*TASK DESCRIPTION*:
Every line of the data below is to be duplicated exactly, pictures excepted.

(Scene edit records)
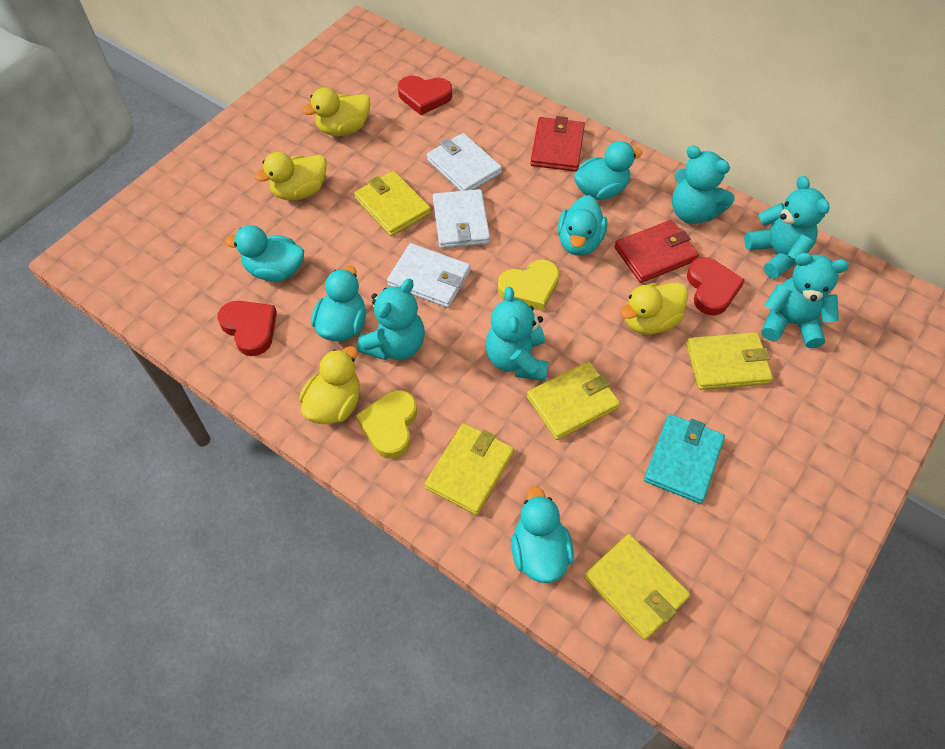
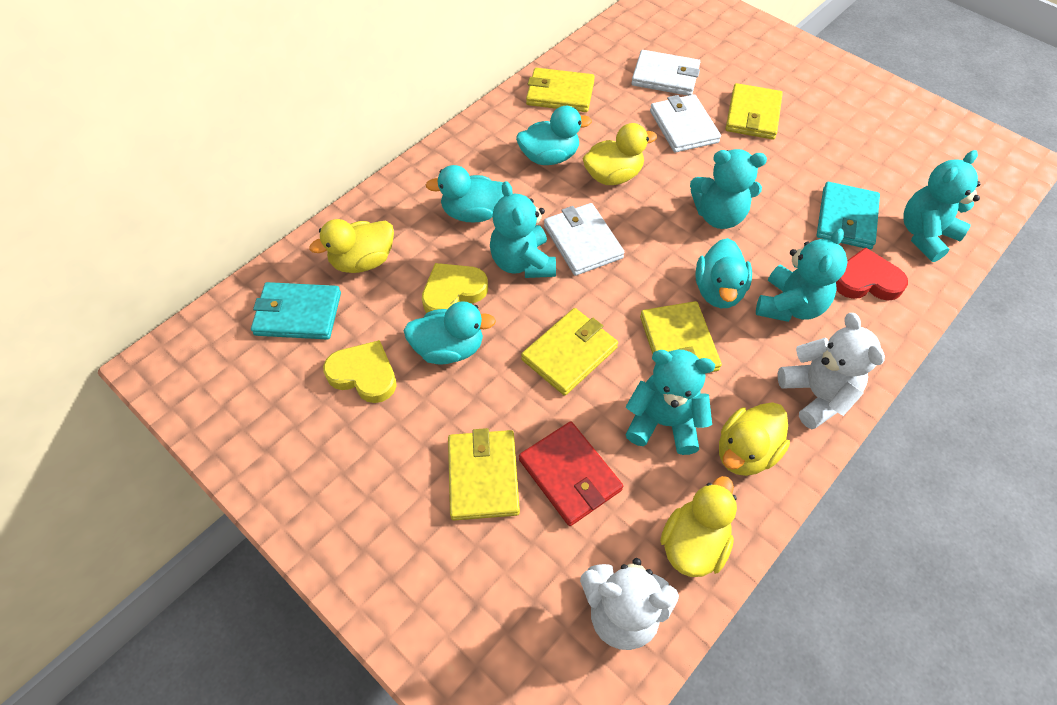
red heart: 3 -> 1
red wallet: 2 -> 1
turquoise duck: 5 -> 4
turquoise wallet: 1 -> 2
white teddy bear: 0 -> 2

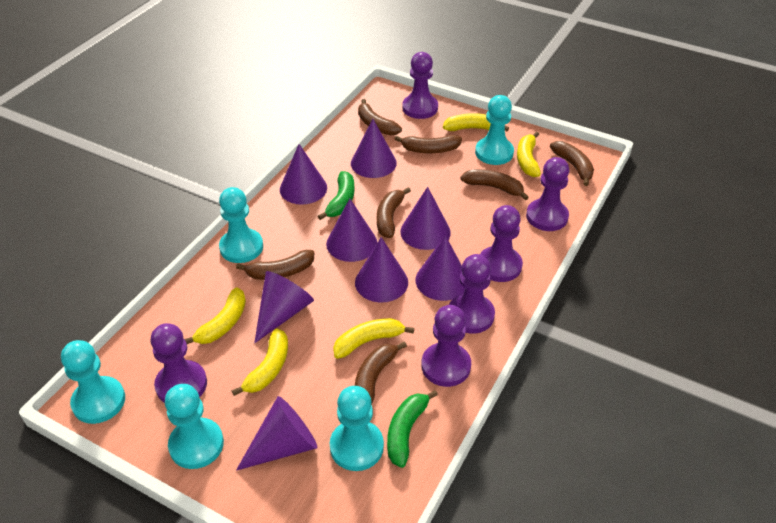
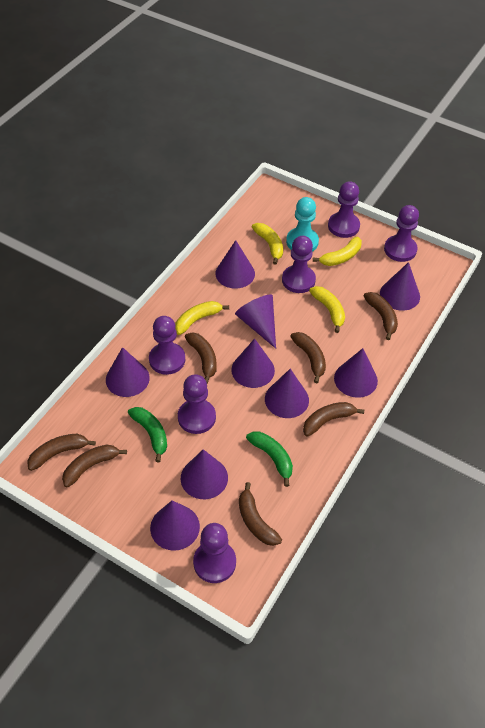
purple cone: 8 -> 9
turquoise pawn: 5 -> 1
yellow banana: 5 -> 4

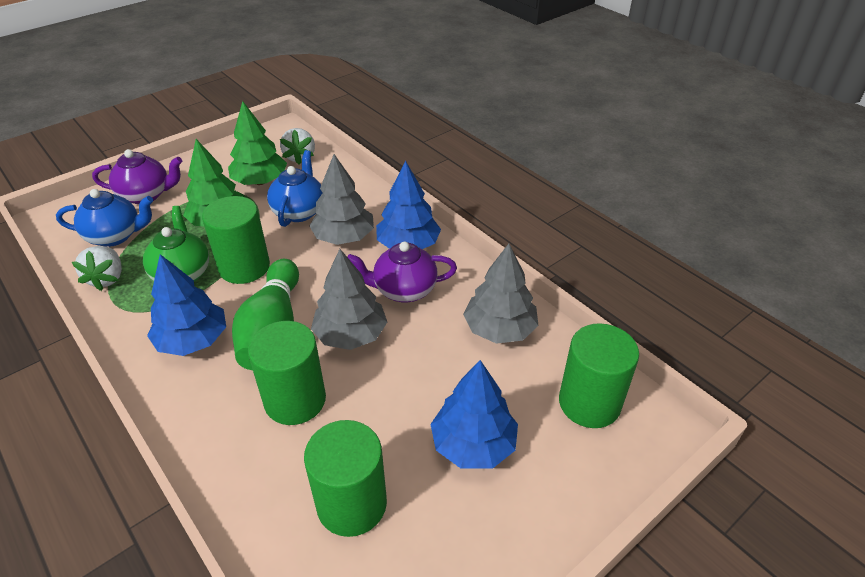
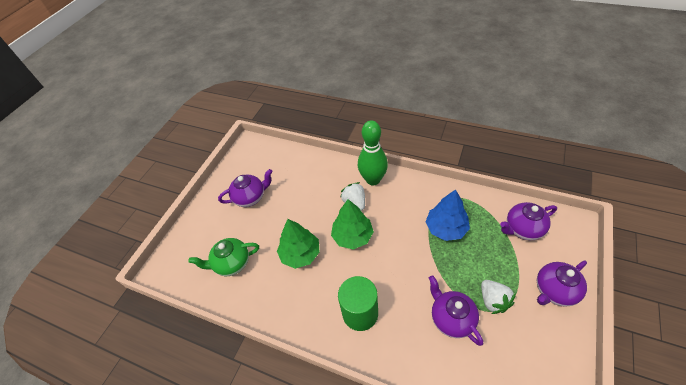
blue teapot: 2 -> 0
blue tree: 3 -> 1
green cylinder: 4 -> 1
grey tree: 3 -> 0
purple teapot: 2 -> 4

*TASK OUTPUT*:
red heart: 3 -> 1
red wallet: 2 -> 1
turquoise duck: 5 -> 4
turquoise wallet: 1 -> 2
white teddy bear: 0 -> 2

purple cone: 8 -> 9
turquoise pawn: 5 -> 1
yellow banana: 5 -> 4

blue teapot: 2 -> 0
blue tree: 3 -> 1
green cylinder: 4 -> 1
grey tree: 3 -> 0
purple teapot: 2 -> 4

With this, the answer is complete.